* **Work instruction**: Please give again, exactly, every line of the material from the one containing "OLED: SSD1306 -> SH1106" to the end, including both of those lines.

━━━ The data

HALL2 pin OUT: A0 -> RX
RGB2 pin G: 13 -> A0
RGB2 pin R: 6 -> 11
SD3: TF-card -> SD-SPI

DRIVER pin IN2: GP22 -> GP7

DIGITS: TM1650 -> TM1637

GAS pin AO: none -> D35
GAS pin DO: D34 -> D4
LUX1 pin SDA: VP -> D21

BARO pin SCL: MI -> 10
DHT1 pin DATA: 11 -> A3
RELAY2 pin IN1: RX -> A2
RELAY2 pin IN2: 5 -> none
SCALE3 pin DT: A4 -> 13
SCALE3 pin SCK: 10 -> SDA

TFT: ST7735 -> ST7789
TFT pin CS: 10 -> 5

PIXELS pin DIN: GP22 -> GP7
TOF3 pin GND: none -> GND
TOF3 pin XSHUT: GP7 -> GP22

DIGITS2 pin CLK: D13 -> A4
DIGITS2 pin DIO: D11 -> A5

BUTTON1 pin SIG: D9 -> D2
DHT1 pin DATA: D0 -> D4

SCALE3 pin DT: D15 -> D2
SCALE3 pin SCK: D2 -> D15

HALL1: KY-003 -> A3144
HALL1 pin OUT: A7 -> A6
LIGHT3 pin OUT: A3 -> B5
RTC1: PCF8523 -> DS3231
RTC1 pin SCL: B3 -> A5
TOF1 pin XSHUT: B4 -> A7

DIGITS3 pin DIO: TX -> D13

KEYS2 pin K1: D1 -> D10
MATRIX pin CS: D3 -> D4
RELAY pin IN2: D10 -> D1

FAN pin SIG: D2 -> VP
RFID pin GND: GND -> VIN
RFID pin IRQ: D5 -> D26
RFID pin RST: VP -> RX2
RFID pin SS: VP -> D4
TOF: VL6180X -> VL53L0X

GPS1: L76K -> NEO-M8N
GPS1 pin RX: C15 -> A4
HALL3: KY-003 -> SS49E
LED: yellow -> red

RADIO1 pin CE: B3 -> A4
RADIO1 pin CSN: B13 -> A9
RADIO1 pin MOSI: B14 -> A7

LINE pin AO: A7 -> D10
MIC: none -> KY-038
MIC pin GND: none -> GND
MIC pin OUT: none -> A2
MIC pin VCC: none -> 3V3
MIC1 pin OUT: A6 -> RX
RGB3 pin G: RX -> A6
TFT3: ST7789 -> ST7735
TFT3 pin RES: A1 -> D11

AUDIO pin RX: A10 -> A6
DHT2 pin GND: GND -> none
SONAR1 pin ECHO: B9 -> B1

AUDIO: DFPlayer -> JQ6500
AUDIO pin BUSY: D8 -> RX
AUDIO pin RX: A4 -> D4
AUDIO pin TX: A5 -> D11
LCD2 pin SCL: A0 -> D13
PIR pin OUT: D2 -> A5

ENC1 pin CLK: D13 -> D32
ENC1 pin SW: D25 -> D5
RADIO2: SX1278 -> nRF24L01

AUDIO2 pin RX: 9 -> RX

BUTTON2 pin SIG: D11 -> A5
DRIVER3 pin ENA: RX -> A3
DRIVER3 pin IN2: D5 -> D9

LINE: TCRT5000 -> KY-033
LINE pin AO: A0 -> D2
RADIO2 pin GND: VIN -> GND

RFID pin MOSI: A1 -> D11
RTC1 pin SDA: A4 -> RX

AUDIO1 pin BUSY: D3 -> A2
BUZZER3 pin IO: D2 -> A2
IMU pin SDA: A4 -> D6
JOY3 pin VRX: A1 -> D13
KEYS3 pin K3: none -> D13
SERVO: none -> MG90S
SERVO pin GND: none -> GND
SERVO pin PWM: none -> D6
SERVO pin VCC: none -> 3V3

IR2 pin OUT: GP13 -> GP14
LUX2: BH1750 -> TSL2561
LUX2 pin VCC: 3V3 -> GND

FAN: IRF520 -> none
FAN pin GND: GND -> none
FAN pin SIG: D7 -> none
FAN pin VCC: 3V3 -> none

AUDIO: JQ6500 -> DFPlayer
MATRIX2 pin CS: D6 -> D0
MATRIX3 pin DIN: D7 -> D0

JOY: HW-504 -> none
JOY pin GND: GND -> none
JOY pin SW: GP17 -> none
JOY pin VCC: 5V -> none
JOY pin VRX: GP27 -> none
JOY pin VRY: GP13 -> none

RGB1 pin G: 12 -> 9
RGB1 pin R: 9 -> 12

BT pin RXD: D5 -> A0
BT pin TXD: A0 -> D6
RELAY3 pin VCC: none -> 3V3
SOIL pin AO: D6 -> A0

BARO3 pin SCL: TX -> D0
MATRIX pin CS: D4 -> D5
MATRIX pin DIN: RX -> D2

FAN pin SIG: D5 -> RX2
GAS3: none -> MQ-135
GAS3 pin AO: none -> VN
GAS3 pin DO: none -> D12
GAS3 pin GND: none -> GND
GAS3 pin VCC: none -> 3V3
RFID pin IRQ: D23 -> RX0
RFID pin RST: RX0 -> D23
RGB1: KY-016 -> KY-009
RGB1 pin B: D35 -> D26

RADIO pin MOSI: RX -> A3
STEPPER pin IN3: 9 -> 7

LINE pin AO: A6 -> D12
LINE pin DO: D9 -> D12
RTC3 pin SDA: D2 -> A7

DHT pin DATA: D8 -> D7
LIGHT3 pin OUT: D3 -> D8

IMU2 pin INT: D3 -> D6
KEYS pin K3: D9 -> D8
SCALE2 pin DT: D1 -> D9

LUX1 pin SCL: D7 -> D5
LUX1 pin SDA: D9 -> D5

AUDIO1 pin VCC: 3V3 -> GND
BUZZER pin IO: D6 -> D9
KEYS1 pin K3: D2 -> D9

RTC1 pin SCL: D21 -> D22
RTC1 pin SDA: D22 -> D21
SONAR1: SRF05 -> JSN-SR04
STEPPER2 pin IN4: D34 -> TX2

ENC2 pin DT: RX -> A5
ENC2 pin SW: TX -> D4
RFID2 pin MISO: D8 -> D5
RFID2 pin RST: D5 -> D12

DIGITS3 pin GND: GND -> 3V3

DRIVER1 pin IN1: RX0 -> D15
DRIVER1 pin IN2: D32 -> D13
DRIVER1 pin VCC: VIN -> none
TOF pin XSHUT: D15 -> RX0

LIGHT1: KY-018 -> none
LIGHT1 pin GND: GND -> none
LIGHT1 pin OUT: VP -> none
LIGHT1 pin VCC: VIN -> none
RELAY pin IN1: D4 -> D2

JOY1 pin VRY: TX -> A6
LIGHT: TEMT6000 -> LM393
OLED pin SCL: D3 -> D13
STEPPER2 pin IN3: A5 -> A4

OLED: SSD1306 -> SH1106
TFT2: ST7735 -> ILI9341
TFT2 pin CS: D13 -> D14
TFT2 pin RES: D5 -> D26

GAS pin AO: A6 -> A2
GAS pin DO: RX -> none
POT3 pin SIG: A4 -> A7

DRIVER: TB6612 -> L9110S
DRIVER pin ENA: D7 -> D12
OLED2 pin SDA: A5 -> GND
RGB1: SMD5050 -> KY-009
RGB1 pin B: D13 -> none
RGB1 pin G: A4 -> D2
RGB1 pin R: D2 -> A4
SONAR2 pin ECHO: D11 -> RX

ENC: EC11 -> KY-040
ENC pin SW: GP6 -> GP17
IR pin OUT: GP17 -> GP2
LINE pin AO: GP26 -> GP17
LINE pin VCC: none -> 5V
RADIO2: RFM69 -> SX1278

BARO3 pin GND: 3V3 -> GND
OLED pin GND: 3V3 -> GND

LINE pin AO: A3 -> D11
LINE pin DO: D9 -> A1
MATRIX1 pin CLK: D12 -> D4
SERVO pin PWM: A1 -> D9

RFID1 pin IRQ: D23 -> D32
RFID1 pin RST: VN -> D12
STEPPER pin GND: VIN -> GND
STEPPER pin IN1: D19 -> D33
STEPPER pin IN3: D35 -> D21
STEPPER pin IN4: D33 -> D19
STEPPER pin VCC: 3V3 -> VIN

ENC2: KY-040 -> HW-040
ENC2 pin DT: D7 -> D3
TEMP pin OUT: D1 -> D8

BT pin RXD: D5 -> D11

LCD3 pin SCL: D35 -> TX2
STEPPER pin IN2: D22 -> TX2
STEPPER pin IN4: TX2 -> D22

━━━━━━

* **Task solution**:
OLED: SSD1306 -> SH1106
TFT2: ST7735 -> ILI9341
TFT2 pin CS: D13 -> D14
TFT2 pin RES: D5 -> D26

GAS pin AO: A6 -> A2
GAS pin DO: RX -> none
POT3 pin SIG: A4 -> A7

DRIVER: TB6612 -> L9110S
DRIVER pin ENA: D7 -> D12
OLED2 pin SDA: A5 -> GND
RGB1: SMD5050 -> KY-009
RGB1 pin B: D13 -> none
RGB1 pin G: A4 -> D2
RGB1 pin R: D2 -> A4
SONAR2 pin ECHO: D11 -> RX

ENC: EC11 -> KY-040
ENC pin SW: GP6 -> GP17
IR pin OUT: GP17 -> GP2
LINE pin AO: GP26 -> GP17
LINE pin VCC: none -> 5V
RADIO2: RFM69 -> SX1278

BARO3 pin GND: 3V3 -> GND
OLED pin GND: 3V3 -> GND

LINE pin AO: A3 -> D11
LINE pin DO: D9 -> A1
MATRIX1 pin CLK: D12 -> D4
SERVO pin PWM: A1 -> D9

RFID1 pin IRQ: D23 -> D32
RFID1 pin RST: VN -> D12
STEPPER pin GND: VIN -> GND
STEPPER pin IN1: D19 -> D33
STEPPER pin IN3: D35 -> D21
STEPPER pin IN4: D33 -> D19
STEPPER pin VCC: 3V3 -> VIN

ENC2: KY-040 -> HW-040
ENC2 pin DT: D7 -> D3
TEMP pin OUT: D1 -> D8

BT pin RXD: D5 -> D11

LCD3 pin SCL: D35 -> TX2
STEPPER pin IN2: D22 -> TX2
STEPPER pin IN4: TX2 -> D22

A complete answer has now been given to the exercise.